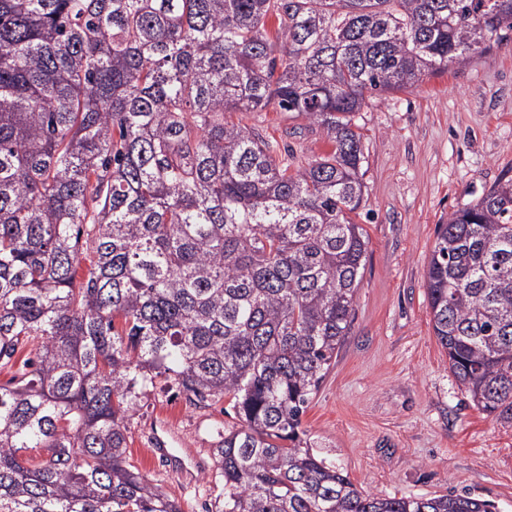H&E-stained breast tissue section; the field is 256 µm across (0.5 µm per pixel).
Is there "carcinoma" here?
<instances>
[{
	"label": "carcinoma",
	"instance_id": "1",
	"mask_svg": "<svg viewBox=\"0 0 512 512\" xmlns=\"http://www.w3.org/2000/svg\"><path fill=\"white\" fill-rule=\"evenodd\" d=\"M511 33L512 0H0V367L34 350L0 385V512H182L127 451L160 378L239 421L206 512H493L358 489L302 415L365 269L356 114ZM270 106L331 150L226 120ZM436 234L434 335L512 424V176Z\"/></svg>",
	"mask_w": 512,
	"mask_h": 512
}]
</instances>
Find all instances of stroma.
Segmentation results:
<instances>
[{
    "label": "stroma",
    "mask_w": 512,
    "mask_h": 512,
    "mask_svg": "<svg viewBox=\"0 0 512 512\" xmlns=\"http://www.w3.org/2000/svg\"><path fill=\"white\" fill-rule=\"evenodd\" d=\"M230 119L301 158L328 149L322 132L300 131L299 120L271 108ZM356 122L367 155L358 222L368 252L350 333L302 417L307 441L379 497L466 492L512 512V425L483 414L450 371L424 279L437 225L512 169V40L373 98ZM224 408L190 406L161 382L128 422L131 462L162 480L184 512H205L224 494L210 452L215 430L237 424ZM166 422L178 454L204 461L194 481L146 451Z\"/></svg>",
    "instance_id": "35a3bbf8"
}]
</instances>
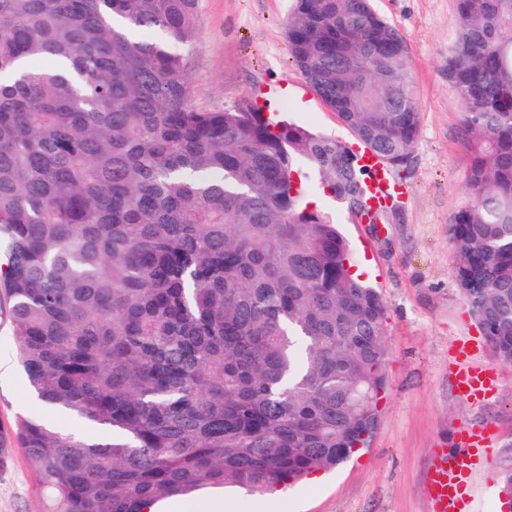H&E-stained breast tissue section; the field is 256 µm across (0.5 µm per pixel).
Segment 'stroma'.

> [What the task requires]: Transcribe every record above exactly as written, leaving out any pictures.

> [Correct result]:
H&E-stained breast tissue section; the field is 256 µm across (0.5 µm per pixel).
Is there "carcinoma" here?
<instances>
[{
	"label": "carcinoma",
	"instance_id": "1",
	"mask_svg": "<svg viewBox=\"0 0 512 512\" xmlns=\"http://www.w3.org/2000/svg\"><path fill=\"white\" fill-rule=\"evenodd\" d=\"M511 33L512 0H0V367L34 350L0 385V512H182L127 451L160 378L239 421L206 512H493L358 489L302 415L365 269L356 114ZM270 106L331 150L226 120ZM436 234L434 335L512 424V176Z\"/></svg>",
	"mask_w": 512,
	"mask_h": 512
}]
</instances>
Find all instances of stroma.
Segmentation results:
<instances>
[{
    "label": "stroma",
    "mask_w": 512,
    "mask_h": 512,
    "mask_svg": "<svg viewBox=\"0 0 512 512\" xmlns=\"http://www.w3.org/2000/svg\"><path fill=\"white\" fill-rule=\"evenodd\" d=\"M230 119L301 158L328 149L322 132L300 131L299 120L271 108ZM356 122L367 155L358 222L368 252L350 333L302 417L307 441L379 497L466 492L512 512V425L483 414L450 371L424 279L437 225L512 169V40L373 98ZM224 408L190 406L161 382L128 422L131 462L162 480L184 512H205L224 494L210 452L215 430L237 424ZM166 422L178 454L204 461L194 481L146 451Z\"/></svg>",
    "instance_id": "35a3bbf8"
}]
</instances>
H&E-stained breast tissue section; the field is 256 µm across (0.5 µm per pixel).
Segment 'stroma'.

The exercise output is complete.